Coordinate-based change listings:
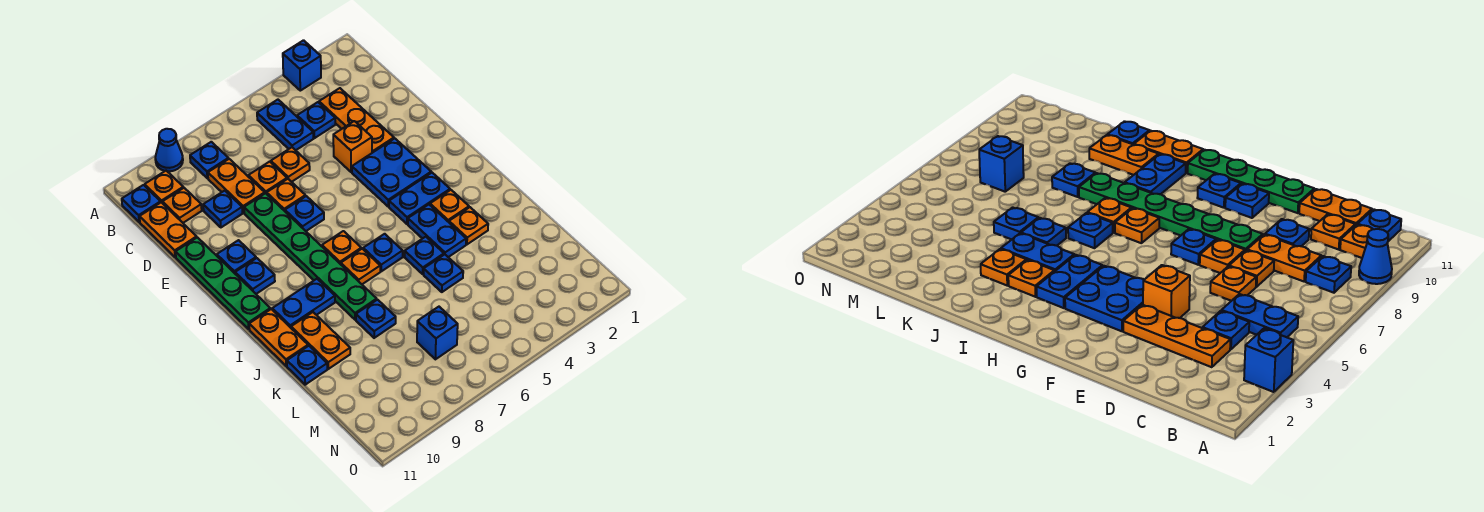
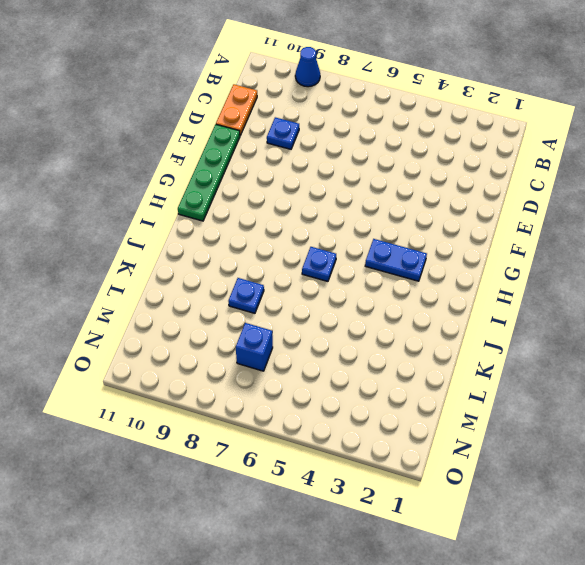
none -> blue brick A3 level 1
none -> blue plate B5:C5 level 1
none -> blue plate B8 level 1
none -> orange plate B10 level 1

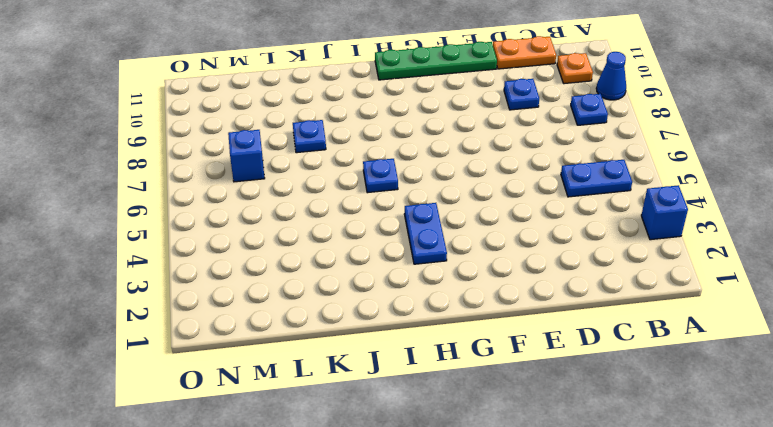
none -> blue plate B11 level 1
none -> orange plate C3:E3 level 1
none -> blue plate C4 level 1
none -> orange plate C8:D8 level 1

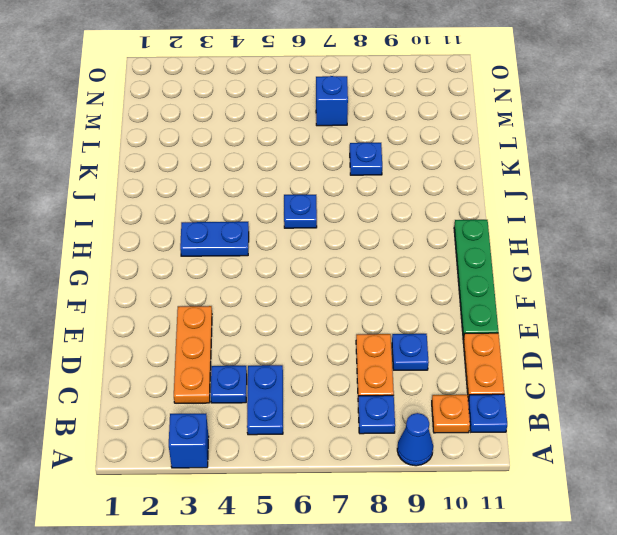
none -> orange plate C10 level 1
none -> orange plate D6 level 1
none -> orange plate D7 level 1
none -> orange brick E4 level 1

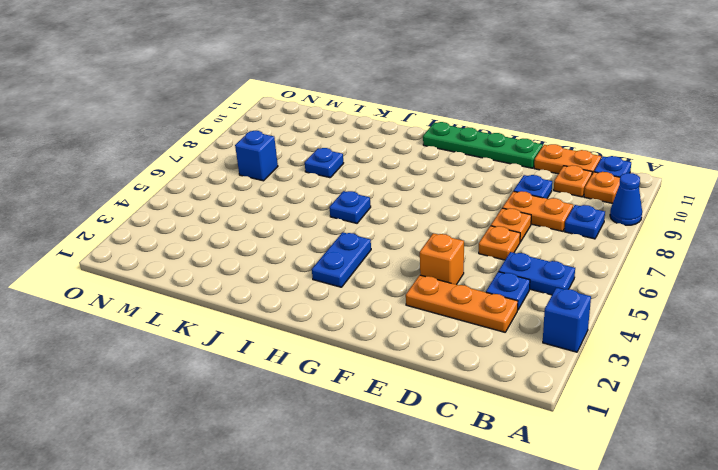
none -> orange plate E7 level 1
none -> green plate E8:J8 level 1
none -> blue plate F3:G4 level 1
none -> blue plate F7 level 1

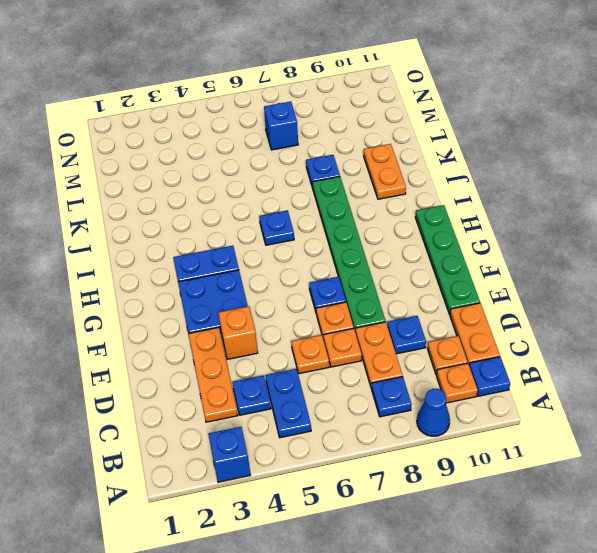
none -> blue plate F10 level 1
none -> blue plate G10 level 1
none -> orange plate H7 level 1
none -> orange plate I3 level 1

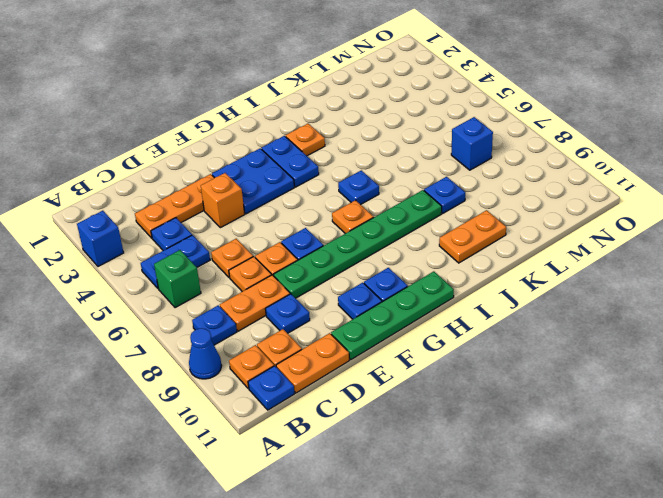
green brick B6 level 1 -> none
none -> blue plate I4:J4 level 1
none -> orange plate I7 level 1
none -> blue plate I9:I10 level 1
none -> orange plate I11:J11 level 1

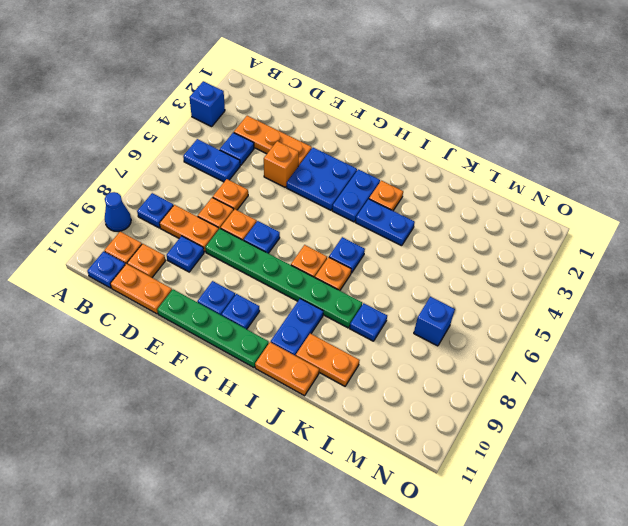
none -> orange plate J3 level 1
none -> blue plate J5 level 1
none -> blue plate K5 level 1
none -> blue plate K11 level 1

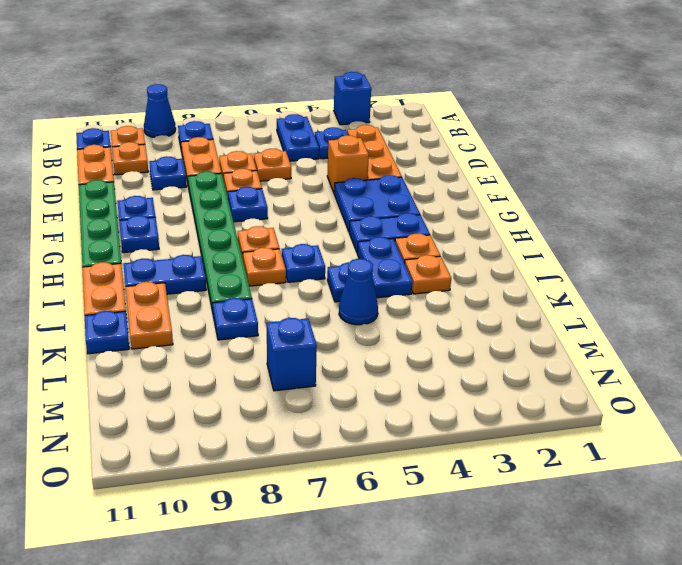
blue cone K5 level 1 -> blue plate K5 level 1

---

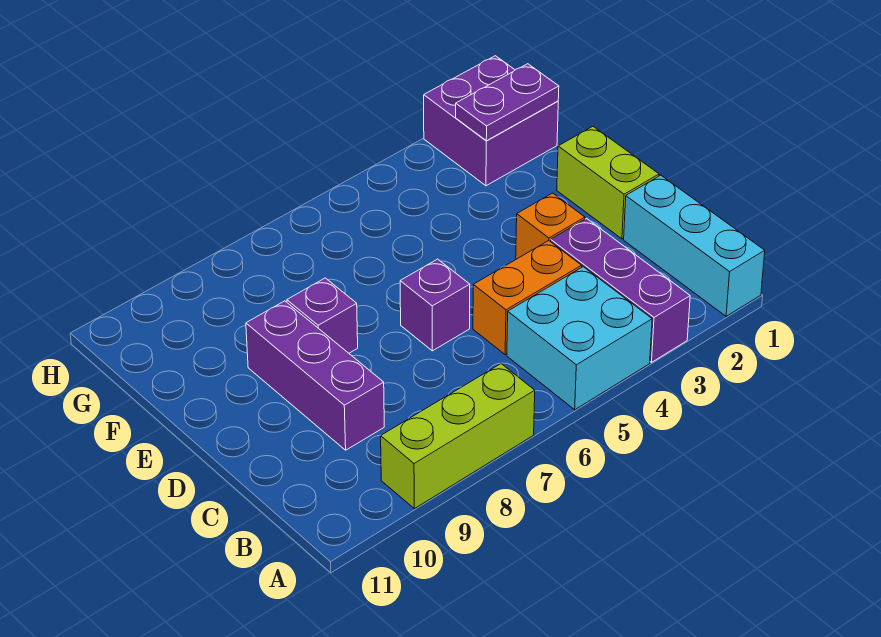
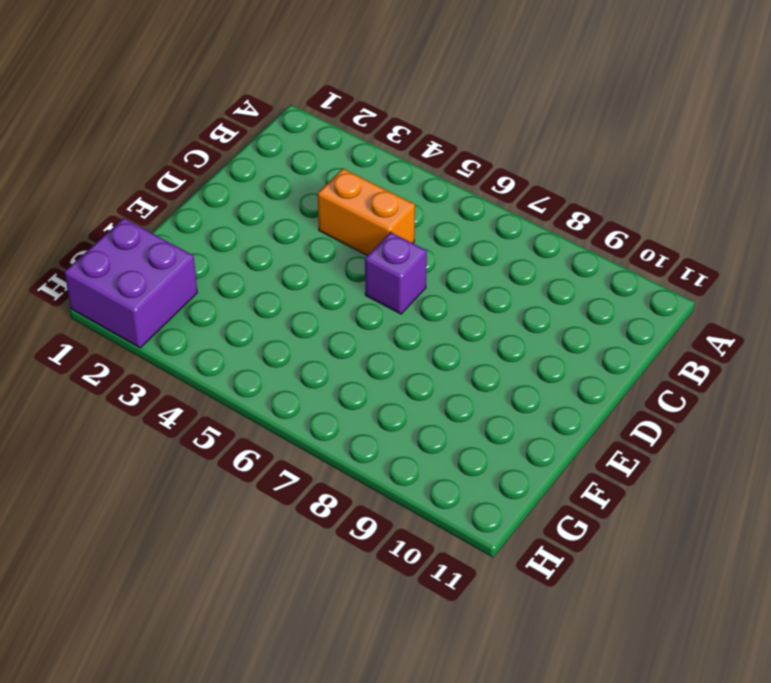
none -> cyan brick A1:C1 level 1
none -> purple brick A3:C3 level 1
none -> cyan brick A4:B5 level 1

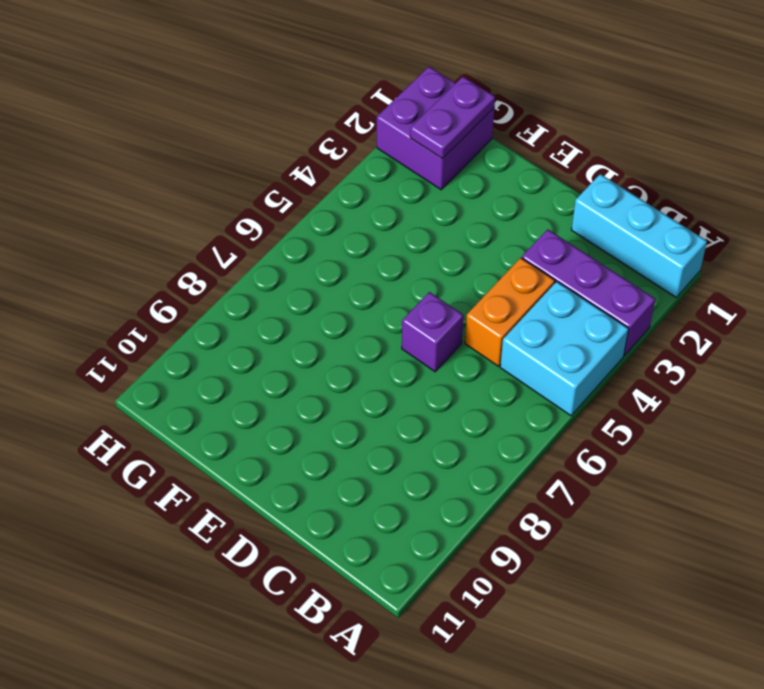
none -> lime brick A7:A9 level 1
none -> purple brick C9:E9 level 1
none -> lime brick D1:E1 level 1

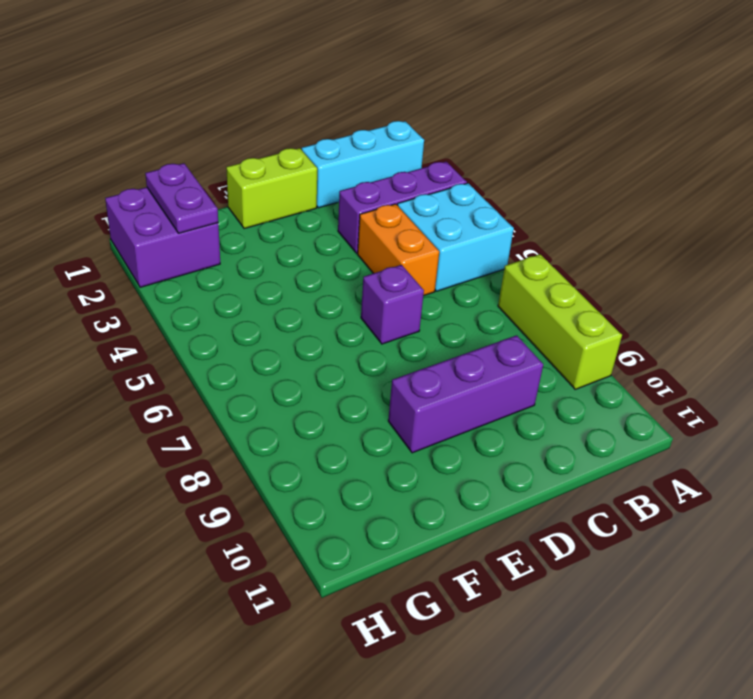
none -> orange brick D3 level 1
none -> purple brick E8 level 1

Task requirements: Excerpt from the records above: set down only the lines from the one that contains "none -> orange plate D6 level 1" through the one that contains "blue cone K5 level 1 -> blue plate K5 level 1", inclusive, word for word. Pictures stay out.

Response:
none -> orange plate D6 level 1
none -> orange plate D7 level 1
none -> orange brick E4 level 1

none -> orange plate E7 level 1
none -> green plate E8:J8 level 1
none -> blue plate F3:G4 level 1
none -> blue plate F7 level 1

none -> blue plate F10 level 1
none -> blue plate G10 level 1
none -> orange plate H7 level 1
none -> orange plate I3 level 1

green brick B6 level 1 -> none
none -> blue plate I4:J4 level 1
none -> orange plate I7 level 1
none -> blue plate I9:I10 level 1
none -> orange plate I11:J11 level 1

none -> orange plate J3 level 1
none -> blue plate J5 level 1
none -> blue plate K5 level 1
none -> blue plate K11 level 1

blue cone K5 level 1 -> blue plate K5 level 1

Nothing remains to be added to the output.